--- TO DO ---
This task asks for the lines from the one with "TFT2 pin RES: A2 -> A8" to the final line below, repeated exactly, with pictures omitted.

---------- SOURCE MATERIAL ----------

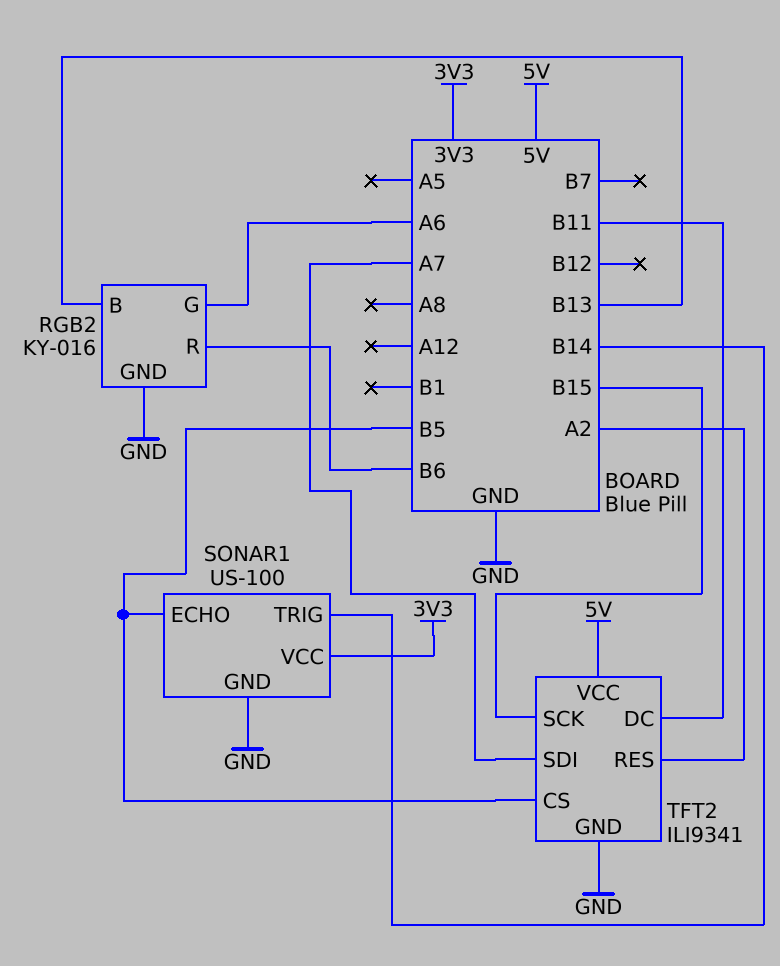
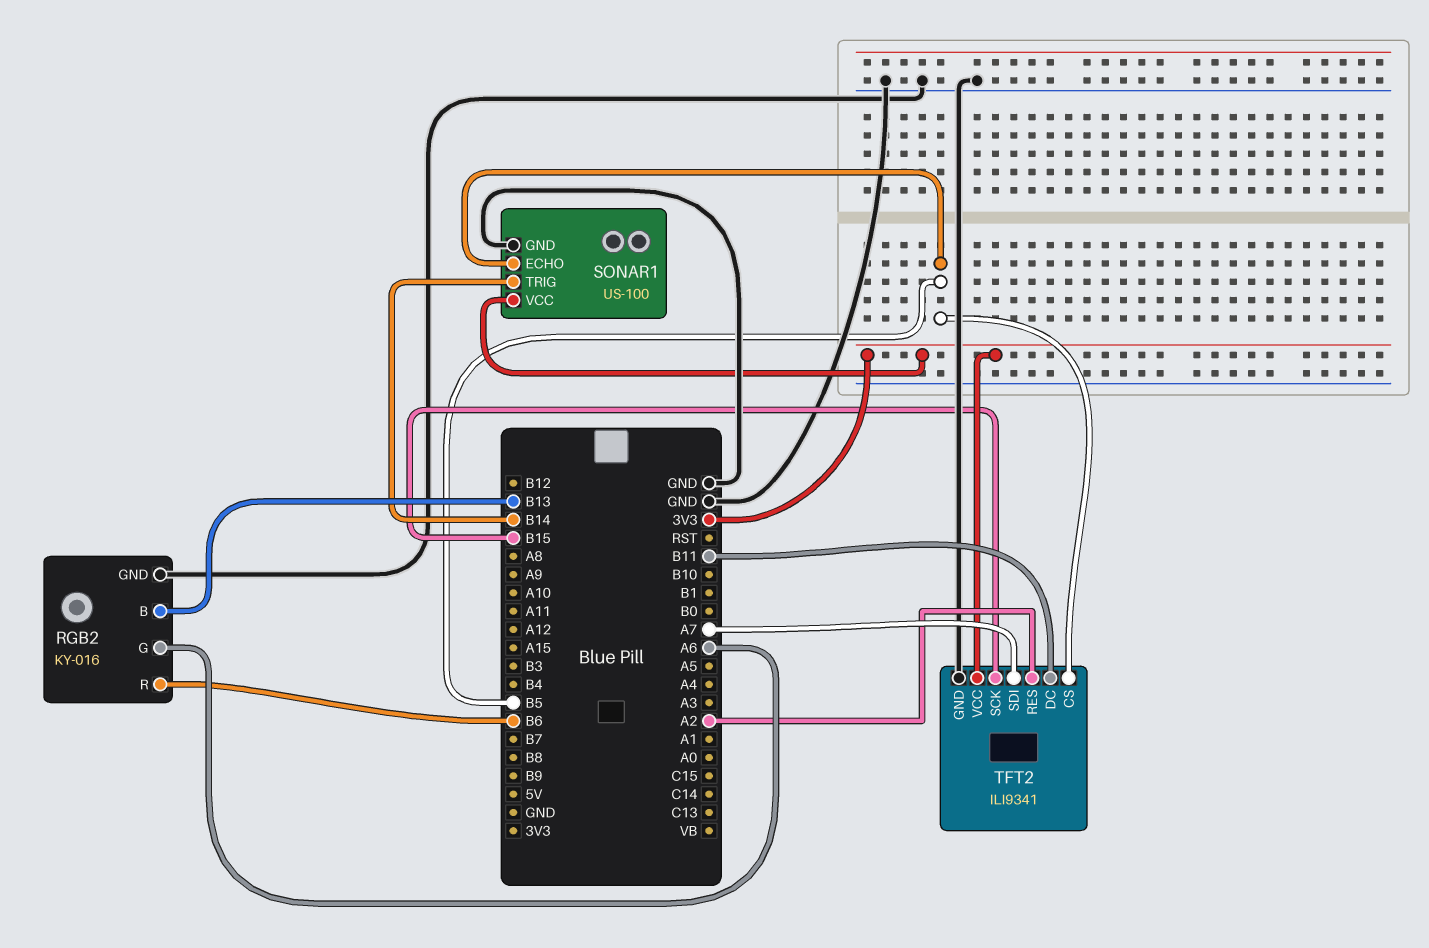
TFT2 pin VCC: 5V -> 3V3

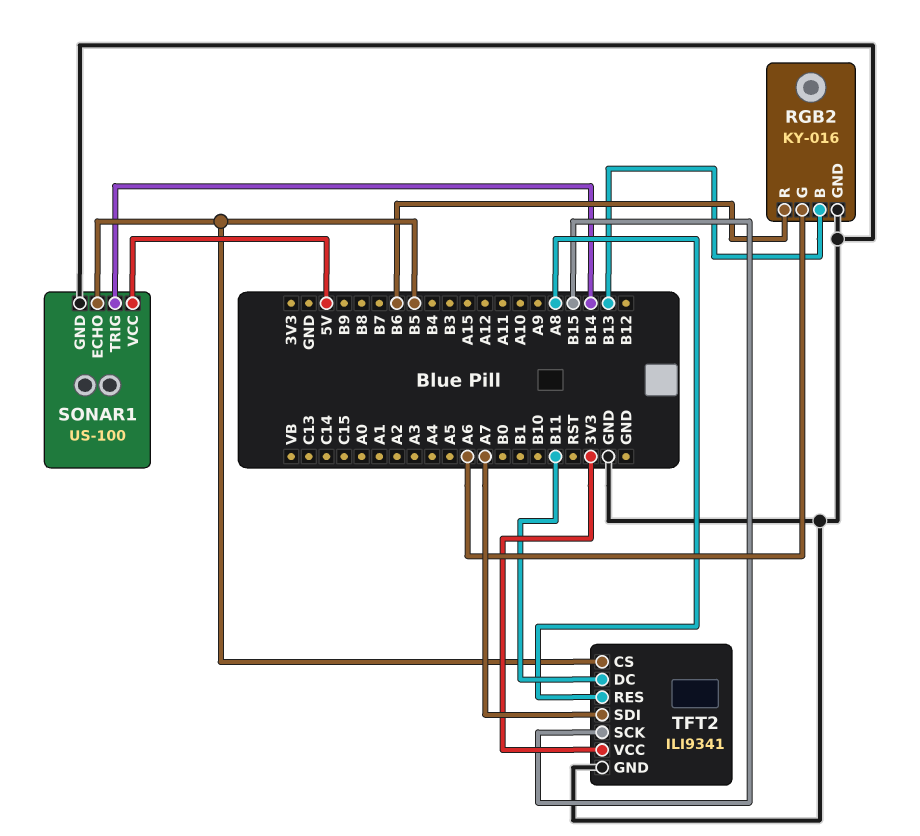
SONAR1 pin VCC: 3V3 -> 5V
TFT2 pin RES: A2 -> A8

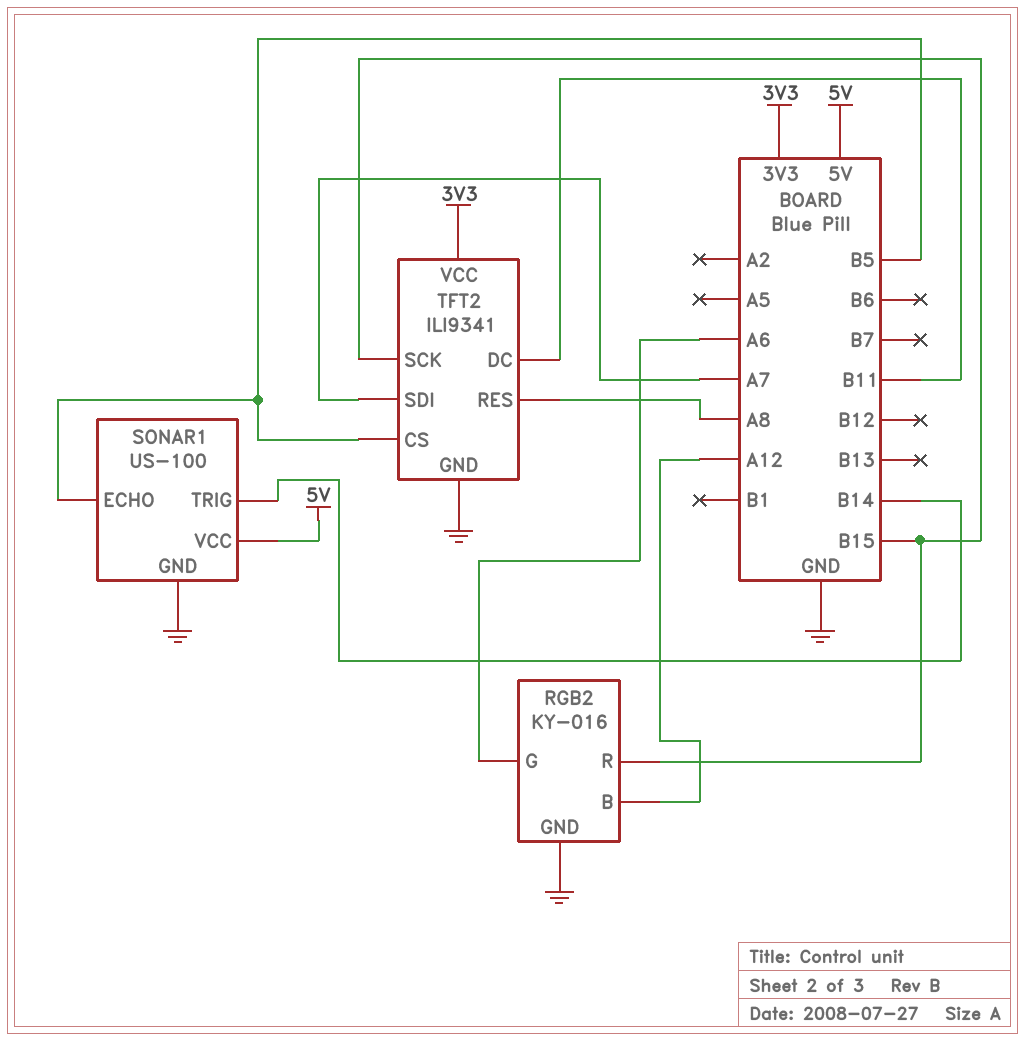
RGB2 pin B: B13 -> A12
RGB2 pin R: B6 -> B15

----------

--- PROBLEM SOLUTION ---
TFT2 pin RES: A2 -> A8

RGB2 pin B: B13 -> A12
RGB2 pin R: B6 -> B15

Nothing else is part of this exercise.